--- Exercise requirements ---
Please give all of the data again, character for character, and drop the pictures.

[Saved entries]
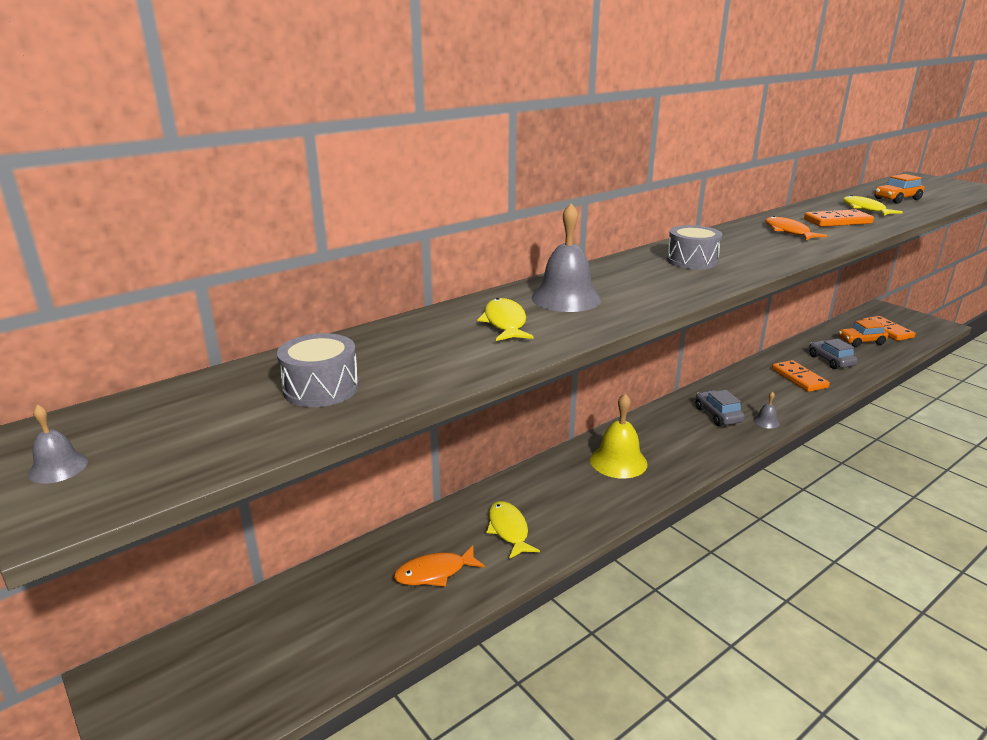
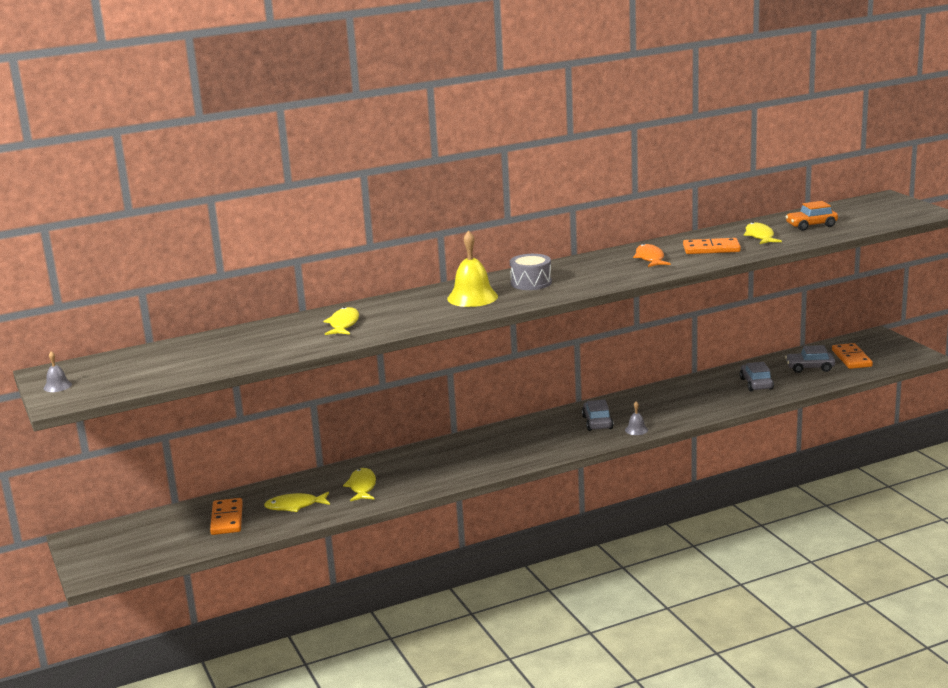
camera: 15 degrees right, 5 degrees down
(321, 388) = (203, 357): grey drum -> none
(434, 572) = (295, 506): orange fish -> yellow fish
(566, 298) = (401, 309): grey bell -> none
(618, 461) = (480, 450): yellow bell -> yellow bell (472, 297)
(799, 378) = (706, 397): orange domino -> orange domino (227, 519)
(861, 341) = (810, 368): orange car -> grey car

--- Solved problem ---
camera: 15 degrees right, 5 degrees down
(321, 388) = (203, 357): grey drum -> none
(434, 572) = (295, 506): orange fish -> yellow fish
(566, 298) = (401, 309): grey bell -> none
(618, 461) = (480, 450): yellow bell -> yellow bell (472, 297)
(799, 378) = (706, 397): orange domino -> orange domino (227, 519)
(861, 341) = (810, 368): orange car -> grey car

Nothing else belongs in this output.